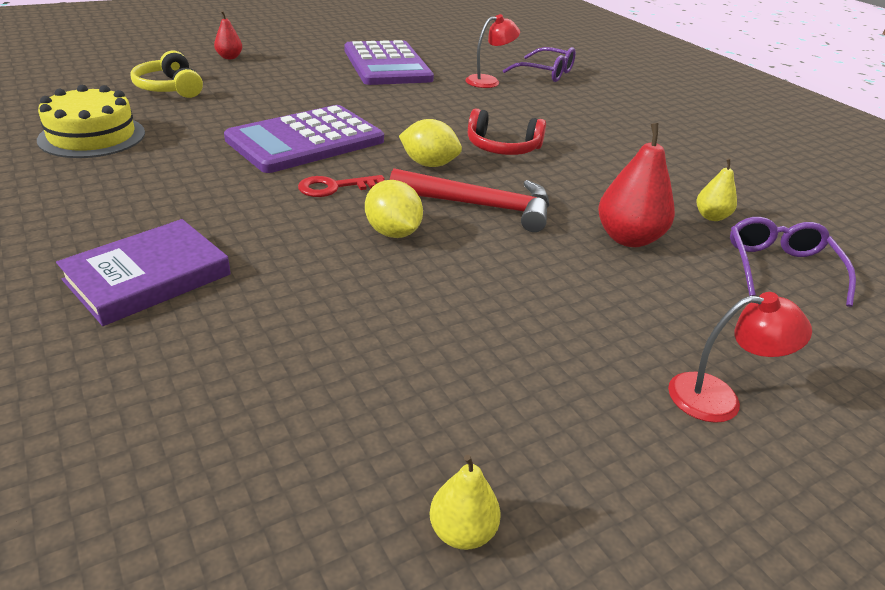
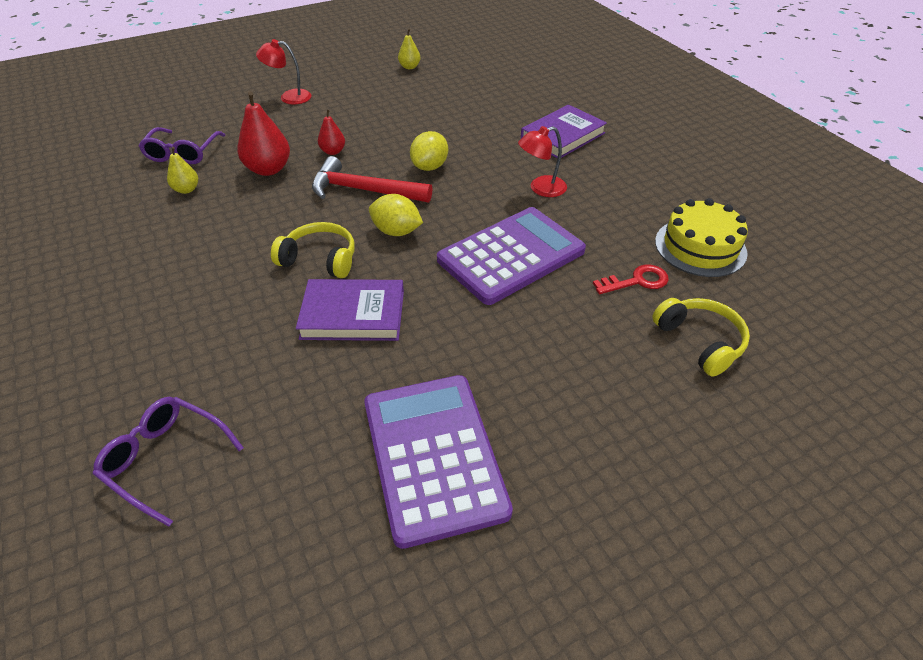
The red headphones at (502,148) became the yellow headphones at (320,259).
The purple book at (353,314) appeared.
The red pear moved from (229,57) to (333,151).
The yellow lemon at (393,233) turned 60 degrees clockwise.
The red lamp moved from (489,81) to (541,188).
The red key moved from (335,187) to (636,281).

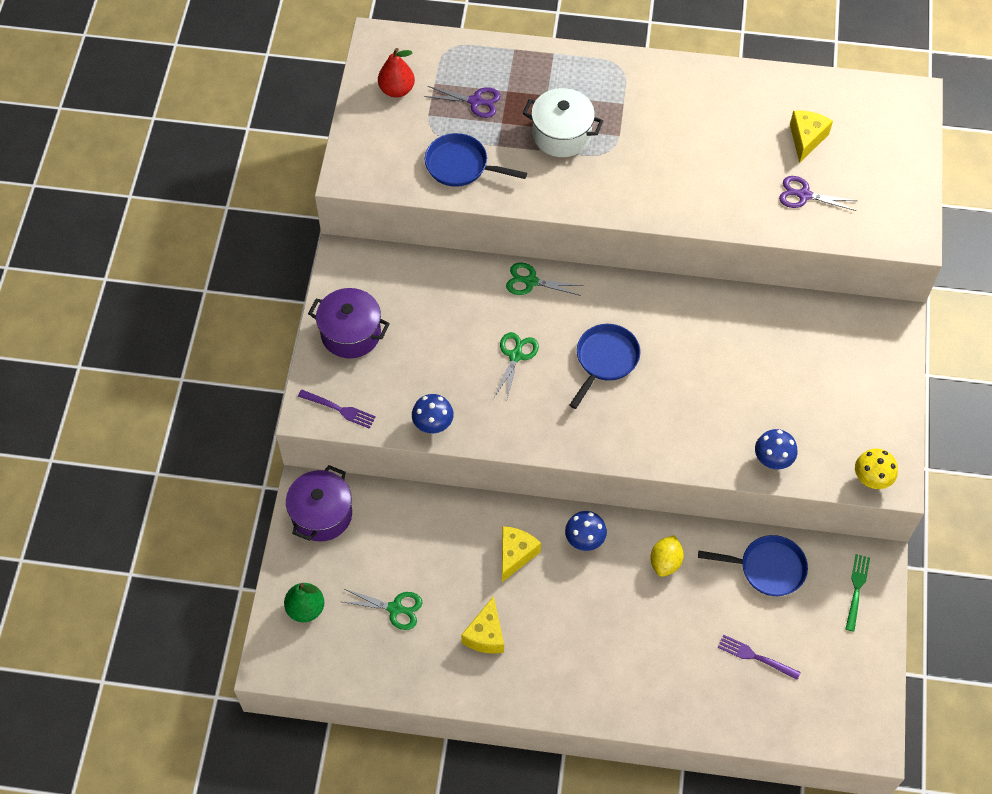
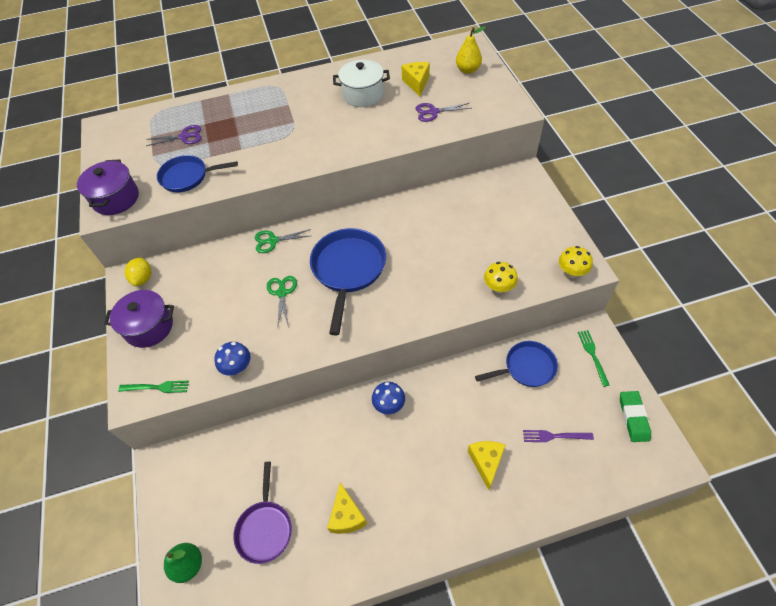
The purple pot moved from (322,514) to (116,198).
The purple fork at (339,409) became the green fork at (157,387).
The yellow lemon moved from (665,562) to (143,278).
The green scissors at (395,608) was replaced by the purple pan at (265,528).
The blue pan at (605,360) changed to 1.55 times the size.
The white pot moved from (561,135) to (363,95).
The yellow pear at (468,70) appeared.
The yellow cheese moved from (515,555) to (486,462).
The blue mushroom at (772,459) became the yellow mushroom at (498,287).
The green eraser at (633,417) appeared.
The red pear at (397,90) disappeared.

- **EXERCISE REQUIREMENTS**
Every record is to be repeated exactly, and no picture is carried over.

- **TASK ANSWER**
The red headphones at (502,148) became the yellow headphones at (320,259).
The purple book at (353,314) appeared.
The red pear moved from (229,57) to (333,151).
The yellow lemon at (393,233) turned 60 degrees clockwise.
The red lamp moved from (489,81) to (541,188).
The red key moved from (335,187) to (636,281).

The purple pot moved from (322,514) to (116,198).
The purple fork at (339,409) became the green fork at (157,387).
The yellow lemon moved from (665,562) to (143,278).
The green scissors at (395,608) was replaced by the purple pan at (265,528).
The blue pan at (605,360) changed to 1.55 times the size.
The white pot moved from (561,135) to (363,95).
The yellow pear at (468,70) appeared.
The yellow cheese moved from (515,555) to (486,462).
The blue mushroom at (772,459) became the yellow mushroom at (498,287).
The green eraser at (633,417) appeared.
The red pear at (397,90) disappeared.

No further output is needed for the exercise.